From the entries, copy each line that includes "lámpara".

□ □ □ □

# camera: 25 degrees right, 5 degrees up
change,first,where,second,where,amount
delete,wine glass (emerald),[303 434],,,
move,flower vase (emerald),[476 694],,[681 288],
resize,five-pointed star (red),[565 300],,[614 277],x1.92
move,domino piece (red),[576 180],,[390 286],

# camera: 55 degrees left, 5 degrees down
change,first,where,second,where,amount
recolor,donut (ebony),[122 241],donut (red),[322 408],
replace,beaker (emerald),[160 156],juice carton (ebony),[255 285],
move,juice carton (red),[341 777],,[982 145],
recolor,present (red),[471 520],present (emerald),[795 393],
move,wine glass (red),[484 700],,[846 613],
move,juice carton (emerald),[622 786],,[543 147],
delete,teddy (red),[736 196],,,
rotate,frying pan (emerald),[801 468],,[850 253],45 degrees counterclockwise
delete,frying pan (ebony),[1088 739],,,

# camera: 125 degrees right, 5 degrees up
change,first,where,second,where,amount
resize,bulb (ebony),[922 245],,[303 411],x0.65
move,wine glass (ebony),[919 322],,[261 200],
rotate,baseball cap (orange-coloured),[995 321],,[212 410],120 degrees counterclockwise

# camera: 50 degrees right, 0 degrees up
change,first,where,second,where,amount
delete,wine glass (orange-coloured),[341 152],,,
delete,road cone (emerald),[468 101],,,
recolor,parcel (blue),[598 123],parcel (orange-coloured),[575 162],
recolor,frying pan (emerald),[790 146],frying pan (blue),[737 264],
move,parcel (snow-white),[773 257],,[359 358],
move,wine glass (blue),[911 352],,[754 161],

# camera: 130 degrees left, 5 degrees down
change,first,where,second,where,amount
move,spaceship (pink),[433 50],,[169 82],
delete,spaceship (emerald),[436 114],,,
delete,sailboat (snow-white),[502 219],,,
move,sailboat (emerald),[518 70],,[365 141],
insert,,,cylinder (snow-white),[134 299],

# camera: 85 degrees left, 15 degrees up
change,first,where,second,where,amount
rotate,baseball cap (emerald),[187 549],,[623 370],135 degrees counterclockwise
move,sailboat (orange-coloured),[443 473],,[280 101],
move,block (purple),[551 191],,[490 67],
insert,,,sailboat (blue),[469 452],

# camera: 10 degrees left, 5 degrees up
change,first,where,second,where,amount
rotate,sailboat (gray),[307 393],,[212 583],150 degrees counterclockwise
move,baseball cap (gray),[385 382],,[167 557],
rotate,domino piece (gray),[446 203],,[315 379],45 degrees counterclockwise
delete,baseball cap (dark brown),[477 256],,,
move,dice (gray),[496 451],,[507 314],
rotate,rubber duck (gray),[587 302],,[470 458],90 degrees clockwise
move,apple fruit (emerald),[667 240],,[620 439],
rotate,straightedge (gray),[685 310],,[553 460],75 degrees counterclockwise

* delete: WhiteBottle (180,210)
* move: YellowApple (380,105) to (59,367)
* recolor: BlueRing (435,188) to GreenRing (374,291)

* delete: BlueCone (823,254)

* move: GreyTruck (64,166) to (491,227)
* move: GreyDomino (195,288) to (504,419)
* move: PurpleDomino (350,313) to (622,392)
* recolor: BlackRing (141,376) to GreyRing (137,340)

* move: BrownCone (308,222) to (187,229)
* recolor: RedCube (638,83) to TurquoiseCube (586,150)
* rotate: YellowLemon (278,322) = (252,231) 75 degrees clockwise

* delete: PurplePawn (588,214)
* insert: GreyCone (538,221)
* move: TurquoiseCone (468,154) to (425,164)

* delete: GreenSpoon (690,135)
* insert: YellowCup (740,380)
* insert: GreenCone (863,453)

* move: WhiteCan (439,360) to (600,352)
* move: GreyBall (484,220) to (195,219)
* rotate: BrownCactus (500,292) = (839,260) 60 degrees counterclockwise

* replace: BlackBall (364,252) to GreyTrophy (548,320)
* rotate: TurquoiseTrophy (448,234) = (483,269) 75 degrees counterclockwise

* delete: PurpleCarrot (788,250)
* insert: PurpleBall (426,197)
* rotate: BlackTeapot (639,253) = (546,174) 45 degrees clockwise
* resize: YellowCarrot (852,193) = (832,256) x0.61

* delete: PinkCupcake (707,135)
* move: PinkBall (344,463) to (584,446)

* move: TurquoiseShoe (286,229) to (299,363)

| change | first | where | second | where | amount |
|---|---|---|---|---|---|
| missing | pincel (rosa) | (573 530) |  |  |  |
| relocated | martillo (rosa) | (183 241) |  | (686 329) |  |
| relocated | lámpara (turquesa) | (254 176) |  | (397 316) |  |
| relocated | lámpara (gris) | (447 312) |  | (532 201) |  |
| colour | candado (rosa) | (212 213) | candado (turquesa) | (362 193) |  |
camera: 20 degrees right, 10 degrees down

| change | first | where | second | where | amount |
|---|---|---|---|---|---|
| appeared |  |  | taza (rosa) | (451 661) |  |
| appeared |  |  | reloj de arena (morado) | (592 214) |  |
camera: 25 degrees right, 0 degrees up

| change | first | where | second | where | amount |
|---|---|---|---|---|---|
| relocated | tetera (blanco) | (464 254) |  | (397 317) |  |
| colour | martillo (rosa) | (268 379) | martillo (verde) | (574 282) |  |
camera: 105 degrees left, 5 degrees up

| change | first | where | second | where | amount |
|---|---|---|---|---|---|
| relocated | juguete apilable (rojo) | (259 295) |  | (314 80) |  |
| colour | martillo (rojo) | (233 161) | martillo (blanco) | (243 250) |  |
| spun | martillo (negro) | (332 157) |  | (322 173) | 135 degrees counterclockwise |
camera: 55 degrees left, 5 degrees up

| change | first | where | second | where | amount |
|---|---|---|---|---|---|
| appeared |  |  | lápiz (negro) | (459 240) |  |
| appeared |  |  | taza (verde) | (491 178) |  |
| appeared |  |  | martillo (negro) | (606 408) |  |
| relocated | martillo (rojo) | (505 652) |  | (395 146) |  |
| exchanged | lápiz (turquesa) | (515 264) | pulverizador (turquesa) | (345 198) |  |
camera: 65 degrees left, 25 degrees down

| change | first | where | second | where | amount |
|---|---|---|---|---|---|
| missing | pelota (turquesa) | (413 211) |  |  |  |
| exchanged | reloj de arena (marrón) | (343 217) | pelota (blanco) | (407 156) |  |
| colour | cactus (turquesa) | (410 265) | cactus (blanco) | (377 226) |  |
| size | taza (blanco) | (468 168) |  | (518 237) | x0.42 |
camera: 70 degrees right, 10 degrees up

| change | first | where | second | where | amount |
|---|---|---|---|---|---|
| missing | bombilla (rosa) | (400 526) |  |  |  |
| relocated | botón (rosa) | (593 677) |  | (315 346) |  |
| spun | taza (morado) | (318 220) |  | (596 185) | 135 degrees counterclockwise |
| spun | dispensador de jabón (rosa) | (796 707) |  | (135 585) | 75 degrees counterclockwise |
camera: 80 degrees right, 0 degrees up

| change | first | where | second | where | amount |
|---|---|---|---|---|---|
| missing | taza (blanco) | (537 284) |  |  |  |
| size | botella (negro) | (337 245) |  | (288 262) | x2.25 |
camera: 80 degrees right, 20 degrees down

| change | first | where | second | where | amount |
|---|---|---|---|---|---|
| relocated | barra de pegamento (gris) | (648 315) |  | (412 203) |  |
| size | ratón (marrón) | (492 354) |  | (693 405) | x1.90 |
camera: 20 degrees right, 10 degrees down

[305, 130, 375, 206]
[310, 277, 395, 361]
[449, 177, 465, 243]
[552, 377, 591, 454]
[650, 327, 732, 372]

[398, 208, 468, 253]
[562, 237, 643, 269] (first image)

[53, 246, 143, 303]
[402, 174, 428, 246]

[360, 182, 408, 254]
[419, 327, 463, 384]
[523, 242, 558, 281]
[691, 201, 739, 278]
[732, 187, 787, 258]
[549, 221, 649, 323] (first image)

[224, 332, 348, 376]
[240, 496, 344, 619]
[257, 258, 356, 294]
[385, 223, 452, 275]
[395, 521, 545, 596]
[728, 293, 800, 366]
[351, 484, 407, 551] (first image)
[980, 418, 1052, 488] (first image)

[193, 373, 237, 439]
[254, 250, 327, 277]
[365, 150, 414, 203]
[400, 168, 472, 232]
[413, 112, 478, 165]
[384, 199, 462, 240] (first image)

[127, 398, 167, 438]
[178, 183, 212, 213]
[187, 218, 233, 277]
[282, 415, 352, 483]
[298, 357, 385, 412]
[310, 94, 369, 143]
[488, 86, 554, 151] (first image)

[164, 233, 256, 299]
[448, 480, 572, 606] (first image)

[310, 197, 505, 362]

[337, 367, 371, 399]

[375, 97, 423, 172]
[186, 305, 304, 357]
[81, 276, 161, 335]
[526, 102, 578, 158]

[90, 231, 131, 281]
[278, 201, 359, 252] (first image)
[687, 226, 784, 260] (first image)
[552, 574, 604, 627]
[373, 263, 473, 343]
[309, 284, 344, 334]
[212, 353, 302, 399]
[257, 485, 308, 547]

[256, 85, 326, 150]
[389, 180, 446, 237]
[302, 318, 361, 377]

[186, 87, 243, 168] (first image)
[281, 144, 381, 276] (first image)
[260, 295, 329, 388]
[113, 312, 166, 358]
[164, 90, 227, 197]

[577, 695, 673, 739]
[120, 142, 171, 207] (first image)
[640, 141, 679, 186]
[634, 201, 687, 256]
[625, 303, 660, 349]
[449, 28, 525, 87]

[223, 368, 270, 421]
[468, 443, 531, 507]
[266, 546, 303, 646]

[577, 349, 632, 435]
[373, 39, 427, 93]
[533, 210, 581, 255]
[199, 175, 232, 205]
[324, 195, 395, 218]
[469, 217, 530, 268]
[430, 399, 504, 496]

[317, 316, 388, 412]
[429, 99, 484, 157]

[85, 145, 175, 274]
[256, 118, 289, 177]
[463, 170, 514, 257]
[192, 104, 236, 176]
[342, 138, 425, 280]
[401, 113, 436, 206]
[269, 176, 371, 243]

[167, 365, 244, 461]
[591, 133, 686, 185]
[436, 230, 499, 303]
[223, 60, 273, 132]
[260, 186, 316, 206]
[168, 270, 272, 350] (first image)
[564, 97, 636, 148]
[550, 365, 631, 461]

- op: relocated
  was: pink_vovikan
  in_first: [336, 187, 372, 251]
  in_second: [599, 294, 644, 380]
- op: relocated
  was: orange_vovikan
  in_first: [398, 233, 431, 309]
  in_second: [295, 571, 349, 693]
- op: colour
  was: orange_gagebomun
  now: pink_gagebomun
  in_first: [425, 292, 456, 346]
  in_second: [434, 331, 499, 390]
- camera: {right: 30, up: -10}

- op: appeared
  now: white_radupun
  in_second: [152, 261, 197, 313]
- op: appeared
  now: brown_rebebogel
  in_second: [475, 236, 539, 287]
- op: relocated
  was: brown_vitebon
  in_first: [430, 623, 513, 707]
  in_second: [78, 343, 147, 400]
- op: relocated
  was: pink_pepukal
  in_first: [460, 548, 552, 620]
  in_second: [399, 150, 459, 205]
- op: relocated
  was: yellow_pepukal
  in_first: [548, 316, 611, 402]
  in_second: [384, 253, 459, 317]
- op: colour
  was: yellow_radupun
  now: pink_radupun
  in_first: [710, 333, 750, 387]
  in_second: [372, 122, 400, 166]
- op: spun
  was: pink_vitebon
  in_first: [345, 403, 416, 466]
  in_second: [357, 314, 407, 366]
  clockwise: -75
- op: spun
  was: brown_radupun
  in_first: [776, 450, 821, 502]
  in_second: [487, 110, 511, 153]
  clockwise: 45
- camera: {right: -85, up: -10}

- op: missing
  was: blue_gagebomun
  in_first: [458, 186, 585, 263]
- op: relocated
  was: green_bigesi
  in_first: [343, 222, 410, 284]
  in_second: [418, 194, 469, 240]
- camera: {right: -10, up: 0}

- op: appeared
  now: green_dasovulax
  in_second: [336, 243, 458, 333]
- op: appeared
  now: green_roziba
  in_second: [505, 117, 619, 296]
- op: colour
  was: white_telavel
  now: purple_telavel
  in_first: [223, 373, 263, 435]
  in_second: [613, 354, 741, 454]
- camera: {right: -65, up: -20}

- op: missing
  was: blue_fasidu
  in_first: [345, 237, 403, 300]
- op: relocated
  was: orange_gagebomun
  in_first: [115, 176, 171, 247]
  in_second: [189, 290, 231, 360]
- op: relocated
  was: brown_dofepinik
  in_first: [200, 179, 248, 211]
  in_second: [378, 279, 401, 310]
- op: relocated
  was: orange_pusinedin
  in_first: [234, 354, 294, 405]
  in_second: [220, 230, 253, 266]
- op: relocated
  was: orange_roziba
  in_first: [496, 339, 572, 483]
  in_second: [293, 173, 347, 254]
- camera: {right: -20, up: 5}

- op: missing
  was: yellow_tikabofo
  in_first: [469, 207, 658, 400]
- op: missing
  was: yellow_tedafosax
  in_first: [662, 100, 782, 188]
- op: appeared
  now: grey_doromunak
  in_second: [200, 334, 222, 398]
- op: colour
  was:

□ □ □ □

■ Task solution ■
| relocated | lámpara (turquesa) | (254 176) |  | (397 316) |  |
| relocated | lámpara (gris) | (447 312) |  | (532 201) |  |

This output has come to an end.